▶ _Directions_: Below is a listing from which only part is wanted; return exactly the lines from the one with "green semicircle: (174, 40)" up to and including the one with "pink cross: (77, 163) -> (61, 134), moved".

▶ _Records shown_:

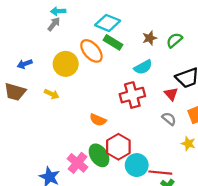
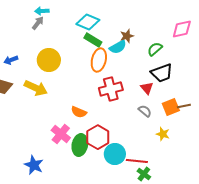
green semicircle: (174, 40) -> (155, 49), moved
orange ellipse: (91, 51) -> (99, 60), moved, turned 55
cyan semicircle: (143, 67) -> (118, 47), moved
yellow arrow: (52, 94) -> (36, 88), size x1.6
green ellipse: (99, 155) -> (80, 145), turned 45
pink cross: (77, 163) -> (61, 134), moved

* * *

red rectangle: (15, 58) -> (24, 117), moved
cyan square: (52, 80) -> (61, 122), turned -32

▶ _Solution below_:
green semicircle: (174, 40) -> (155, 49), moved
orange ellipse: (91, 51) -> (99, 60), moved, turned 55
cyan semicircle: (143, 67) -> (118, 47), moved
yellow arrow: (52, 94) -> (36, 88), size x1.6
green ellipse: (99, 155) -> (80, 145), turned 45
pink cross: (77, 163) -> (61, 134), moved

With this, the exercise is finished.